**What the exercise asks:** For each line of the material, check for the string "black"; then state how many lines had it, giving only the number.

**Supplied data:**
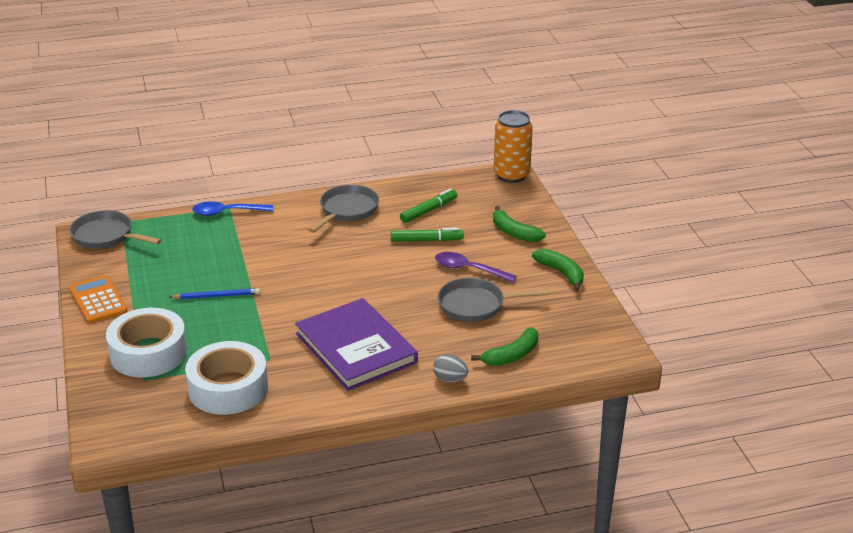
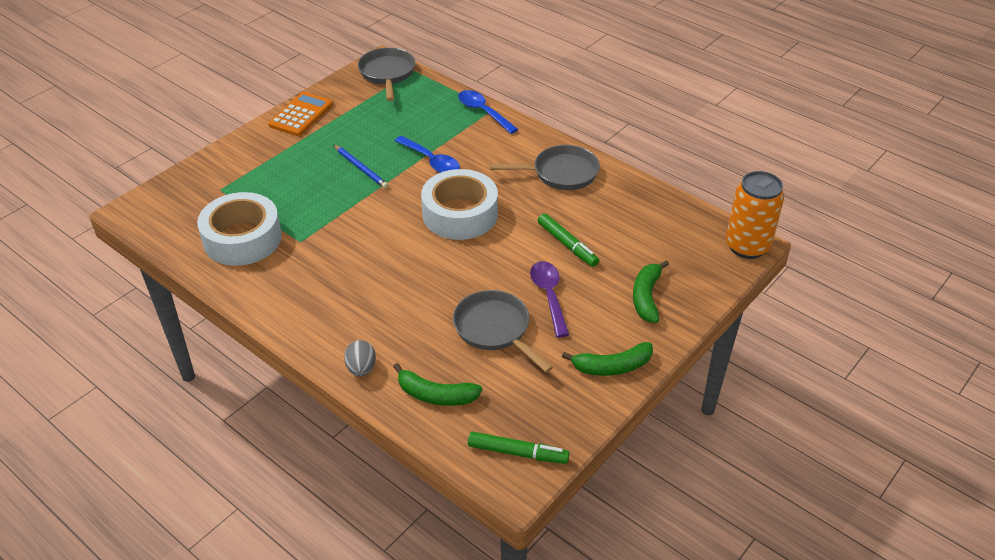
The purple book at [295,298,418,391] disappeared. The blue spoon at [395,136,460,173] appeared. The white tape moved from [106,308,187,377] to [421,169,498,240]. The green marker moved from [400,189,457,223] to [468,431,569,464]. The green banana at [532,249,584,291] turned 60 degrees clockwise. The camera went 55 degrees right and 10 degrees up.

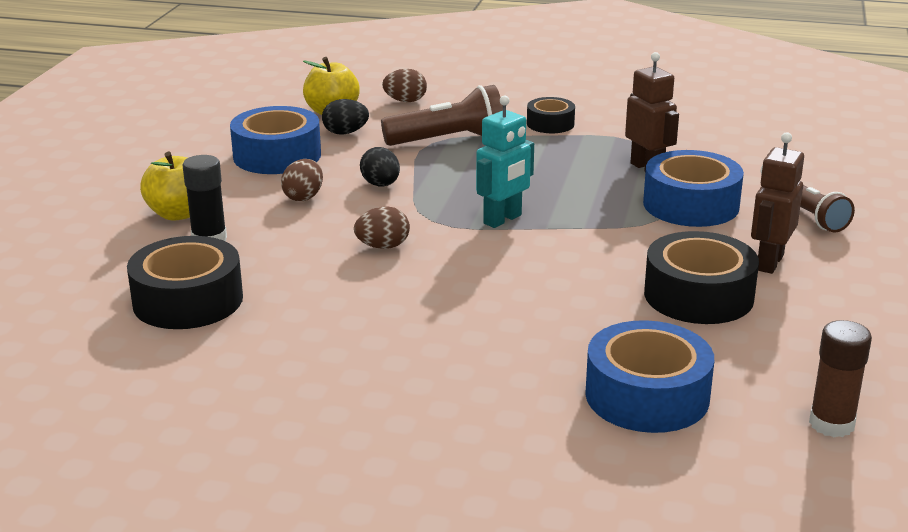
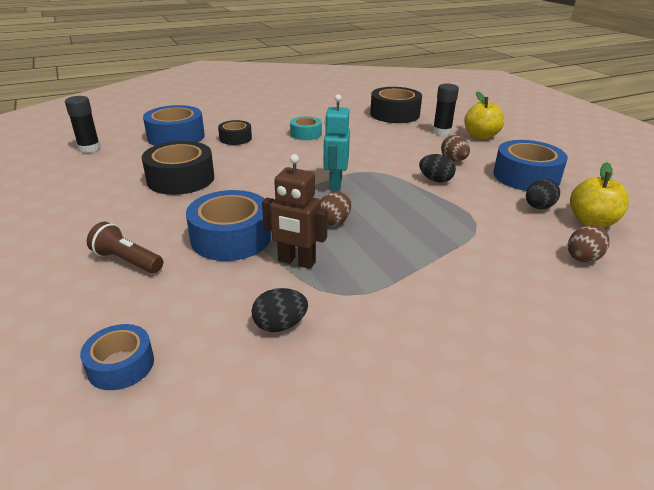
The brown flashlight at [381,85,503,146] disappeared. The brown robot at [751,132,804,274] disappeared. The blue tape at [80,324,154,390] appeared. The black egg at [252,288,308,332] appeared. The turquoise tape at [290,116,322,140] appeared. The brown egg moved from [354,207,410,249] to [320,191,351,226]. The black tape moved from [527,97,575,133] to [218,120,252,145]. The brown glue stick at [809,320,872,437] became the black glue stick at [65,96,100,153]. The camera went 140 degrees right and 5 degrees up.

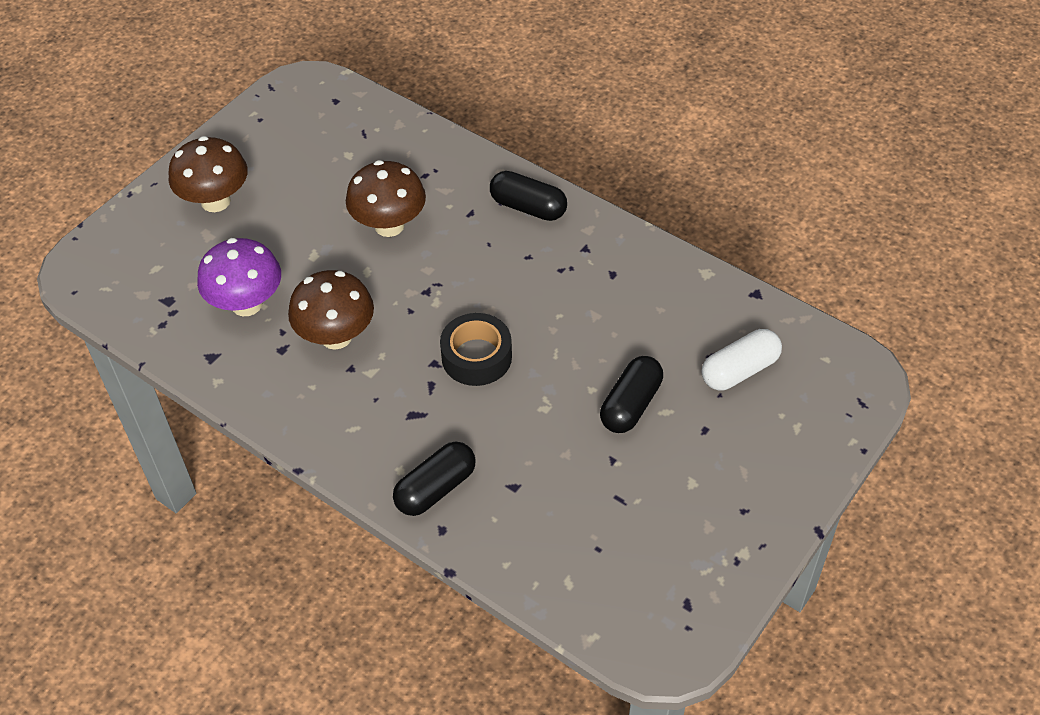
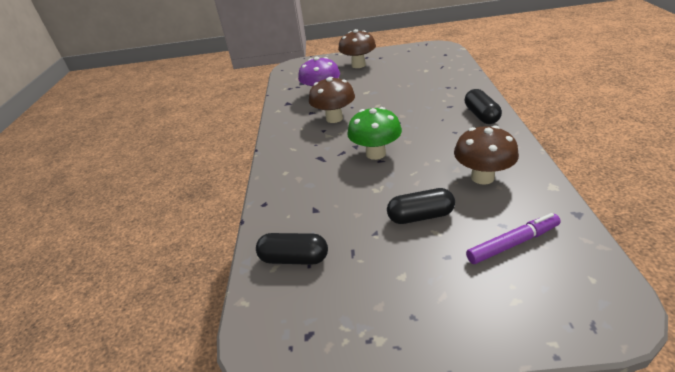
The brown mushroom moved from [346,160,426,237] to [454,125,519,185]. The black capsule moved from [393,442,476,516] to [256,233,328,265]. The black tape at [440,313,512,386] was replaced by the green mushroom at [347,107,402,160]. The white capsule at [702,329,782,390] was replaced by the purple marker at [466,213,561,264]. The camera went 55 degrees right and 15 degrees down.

**Solution to this task:** 2